### Directions
Your task is to work out how many lines in the data that follows hold "plus" and to state that number alone.
*** Begin section ***
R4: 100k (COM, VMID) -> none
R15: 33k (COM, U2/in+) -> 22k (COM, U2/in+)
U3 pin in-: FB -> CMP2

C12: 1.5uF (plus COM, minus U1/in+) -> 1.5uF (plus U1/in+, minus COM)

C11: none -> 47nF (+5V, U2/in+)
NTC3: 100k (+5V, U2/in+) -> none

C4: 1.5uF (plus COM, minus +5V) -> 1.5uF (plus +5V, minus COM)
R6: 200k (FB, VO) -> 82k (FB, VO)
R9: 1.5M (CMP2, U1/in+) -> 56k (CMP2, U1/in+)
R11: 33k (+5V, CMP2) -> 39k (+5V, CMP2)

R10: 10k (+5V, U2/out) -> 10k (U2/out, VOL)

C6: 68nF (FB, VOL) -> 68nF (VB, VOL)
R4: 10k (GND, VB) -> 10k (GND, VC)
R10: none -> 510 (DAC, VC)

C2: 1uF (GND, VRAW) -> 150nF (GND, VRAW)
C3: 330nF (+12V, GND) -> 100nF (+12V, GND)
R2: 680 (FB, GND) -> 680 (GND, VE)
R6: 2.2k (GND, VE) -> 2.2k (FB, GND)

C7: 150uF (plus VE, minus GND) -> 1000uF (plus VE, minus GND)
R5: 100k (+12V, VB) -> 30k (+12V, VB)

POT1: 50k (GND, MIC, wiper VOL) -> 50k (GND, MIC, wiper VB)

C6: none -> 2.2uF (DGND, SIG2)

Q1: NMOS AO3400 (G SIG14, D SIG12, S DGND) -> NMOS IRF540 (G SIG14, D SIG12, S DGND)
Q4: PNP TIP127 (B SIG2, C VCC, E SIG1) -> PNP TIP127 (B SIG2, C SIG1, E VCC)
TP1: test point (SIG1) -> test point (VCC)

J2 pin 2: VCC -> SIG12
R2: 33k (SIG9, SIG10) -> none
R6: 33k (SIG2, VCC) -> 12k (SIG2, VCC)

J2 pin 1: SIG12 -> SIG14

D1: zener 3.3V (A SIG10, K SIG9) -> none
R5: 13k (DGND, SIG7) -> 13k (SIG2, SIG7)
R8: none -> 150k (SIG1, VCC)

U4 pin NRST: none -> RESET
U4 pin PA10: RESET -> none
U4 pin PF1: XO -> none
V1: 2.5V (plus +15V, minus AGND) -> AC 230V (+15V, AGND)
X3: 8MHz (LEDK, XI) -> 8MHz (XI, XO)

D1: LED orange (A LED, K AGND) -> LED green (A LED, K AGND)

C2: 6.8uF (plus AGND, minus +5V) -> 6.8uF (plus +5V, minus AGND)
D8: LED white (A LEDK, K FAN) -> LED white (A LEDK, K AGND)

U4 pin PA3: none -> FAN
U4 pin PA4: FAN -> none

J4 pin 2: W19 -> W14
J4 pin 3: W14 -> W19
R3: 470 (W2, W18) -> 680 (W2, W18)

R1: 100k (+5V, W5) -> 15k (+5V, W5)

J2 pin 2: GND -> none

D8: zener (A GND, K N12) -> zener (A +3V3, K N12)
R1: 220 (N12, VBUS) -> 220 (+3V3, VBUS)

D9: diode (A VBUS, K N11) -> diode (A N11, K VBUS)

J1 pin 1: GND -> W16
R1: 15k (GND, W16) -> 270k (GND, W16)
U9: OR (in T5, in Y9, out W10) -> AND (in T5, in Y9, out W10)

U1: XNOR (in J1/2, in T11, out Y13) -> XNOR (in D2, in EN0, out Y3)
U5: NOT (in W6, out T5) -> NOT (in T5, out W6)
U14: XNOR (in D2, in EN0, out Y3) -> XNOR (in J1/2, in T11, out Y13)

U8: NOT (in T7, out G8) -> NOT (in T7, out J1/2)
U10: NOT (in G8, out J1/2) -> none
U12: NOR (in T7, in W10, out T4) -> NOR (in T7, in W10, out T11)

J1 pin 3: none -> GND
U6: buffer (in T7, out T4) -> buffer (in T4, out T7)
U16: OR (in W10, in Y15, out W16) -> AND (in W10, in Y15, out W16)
*** End section ***
### Exercise result
5